### Aim of the exercise
The lines needed are those from the start of the records through the line holding "royal blue potted", each copied exactly.

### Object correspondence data
[Start of section]
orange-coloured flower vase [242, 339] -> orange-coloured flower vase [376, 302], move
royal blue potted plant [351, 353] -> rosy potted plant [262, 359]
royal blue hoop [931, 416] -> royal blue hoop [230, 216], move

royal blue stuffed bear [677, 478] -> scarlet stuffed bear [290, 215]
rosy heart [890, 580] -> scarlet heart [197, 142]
[End of section]
### Solution below
orange-coloured flower vase [242, 339] -> orange-coloured flower vase [376, 302], move
royal blue potted plant [351, 353] -> rosy potted plant [262, 359]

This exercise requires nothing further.